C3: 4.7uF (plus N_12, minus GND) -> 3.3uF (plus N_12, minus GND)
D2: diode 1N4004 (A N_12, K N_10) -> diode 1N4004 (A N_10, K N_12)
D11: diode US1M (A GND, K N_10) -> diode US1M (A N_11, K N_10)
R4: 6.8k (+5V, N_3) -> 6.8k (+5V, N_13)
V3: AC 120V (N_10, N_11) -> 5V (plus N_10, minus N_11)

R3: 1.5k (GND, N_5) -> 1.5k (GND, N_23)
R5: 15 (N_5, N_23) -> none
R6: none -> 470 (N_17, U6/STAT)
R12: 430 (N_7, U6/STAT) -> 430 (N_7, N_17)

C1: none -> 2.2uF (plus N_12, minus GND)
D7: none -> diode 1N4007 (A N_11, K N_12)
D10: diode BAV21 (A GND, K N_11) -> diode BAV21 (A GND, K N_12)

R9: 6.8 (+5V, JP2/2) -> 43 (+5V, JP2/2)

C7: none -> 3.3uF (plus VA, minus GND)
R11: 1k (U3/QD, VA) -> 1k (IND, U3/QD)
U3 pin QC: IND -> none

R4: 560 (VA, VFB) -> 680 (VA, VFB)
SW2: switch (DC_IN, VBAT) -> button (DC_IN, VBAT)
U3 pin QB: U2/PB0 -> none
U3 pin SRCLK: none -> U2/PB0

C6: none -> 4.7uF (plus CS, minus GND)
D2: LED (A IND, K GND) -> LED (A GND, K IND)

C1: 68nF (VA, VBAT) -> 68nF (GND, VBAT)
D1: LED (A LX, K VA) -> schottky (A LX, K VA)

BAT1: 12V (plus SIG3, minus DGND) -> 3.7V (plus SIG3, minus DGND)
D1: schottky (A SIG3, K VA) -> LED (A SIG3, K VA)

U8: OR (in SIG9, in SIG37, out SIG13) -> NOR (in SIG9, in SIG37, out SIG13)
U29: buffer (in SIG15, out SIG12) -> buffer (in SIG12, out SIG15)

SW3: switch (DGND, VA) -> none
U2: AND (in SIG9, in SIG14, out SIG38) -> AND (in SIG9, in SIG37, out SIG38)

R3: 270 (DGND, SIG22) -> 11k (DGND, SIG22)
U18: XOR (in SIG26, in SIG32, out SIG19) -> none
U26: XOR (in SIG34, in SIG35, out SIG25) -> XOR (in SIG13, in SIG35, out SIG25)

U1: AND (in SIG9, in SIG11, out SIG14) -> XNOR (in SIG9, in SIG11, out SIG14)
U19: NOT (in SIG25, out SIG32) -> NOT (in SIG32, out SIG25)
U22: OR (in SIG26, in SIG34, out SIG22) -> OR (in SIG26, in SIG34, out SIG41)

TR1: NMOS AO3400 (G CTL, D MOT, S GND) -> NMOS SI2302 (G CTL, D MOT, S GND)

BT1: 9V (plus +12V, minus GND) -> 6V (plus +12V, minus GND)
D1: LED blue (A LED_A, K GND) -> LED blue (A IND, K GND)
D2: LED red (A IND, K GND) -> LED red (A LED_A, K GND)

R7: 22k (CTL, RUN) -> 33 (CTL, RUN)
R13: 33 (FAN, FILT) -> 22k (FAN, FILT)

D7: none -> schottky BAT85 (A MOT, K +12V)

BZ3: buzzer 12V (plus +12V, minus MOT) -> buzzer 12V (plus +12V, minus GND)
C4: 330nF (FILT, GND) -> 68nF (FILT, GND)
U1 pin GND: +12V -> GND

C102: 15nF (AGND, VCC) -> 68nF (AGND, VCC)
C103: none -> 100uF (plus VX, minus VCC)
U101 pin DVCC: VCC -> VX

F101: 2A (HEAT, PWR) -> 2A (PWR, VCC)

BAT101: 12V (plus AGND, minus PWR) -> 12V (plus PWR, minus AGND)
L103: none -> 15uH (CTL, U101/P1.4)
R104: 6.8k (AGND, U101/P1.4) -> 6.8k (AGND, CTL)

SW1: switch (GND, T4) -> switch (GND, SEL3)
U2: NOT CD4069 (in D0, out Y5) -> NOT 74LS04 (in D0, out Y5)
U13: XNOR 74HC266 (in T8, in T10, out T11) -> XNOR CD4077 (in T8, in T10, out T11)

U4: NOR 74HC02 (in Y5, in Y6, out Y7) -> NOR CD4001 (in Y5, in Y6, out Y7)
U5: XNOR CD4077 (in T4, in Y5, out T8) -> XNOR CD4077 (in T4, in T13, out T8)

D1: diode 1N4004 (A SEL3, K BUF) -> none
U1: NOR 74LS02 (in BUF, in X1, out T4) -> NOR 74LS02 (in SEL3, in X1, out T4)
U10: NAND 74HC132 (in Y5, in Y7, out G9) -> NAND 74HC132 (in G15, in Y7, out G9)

:::

REQUIRED WORK:
Please show the lines in the entries above that hold the string "plus".

THE COMPLETED TASK:
C3: 4.7uF (plus N_12, minus GND) -> 3.3uF (plus N_12, minus GND)
V3: AC 120V (N_10, N_11) -> 5V (plus N_10, minus N_11)
C1: none -> 2.2uF (plus N_12, minus GND)
C7: none -> 3.3uF (plus VA, minus GND)
C6: none -> 4.7uF (plus CS, minus GND)
BAT1: 12V (plus SIG3, minus DGND) -> 3.7V (plus SIG3, minus DGND)
BT1: 9V (plus +12V, minus GND) -> 6V (plus +12V, minus GND)
BZ3: buzzer 12V (plus +12V, minus MOT) -> buzzer 12V (plus +12V, minus GND)
C103: none -> 100uF (plus VX, minus VCC)
BAT101: 12V (plus AGND, minus PWR) -> 12V (plus PWR, minus AGND)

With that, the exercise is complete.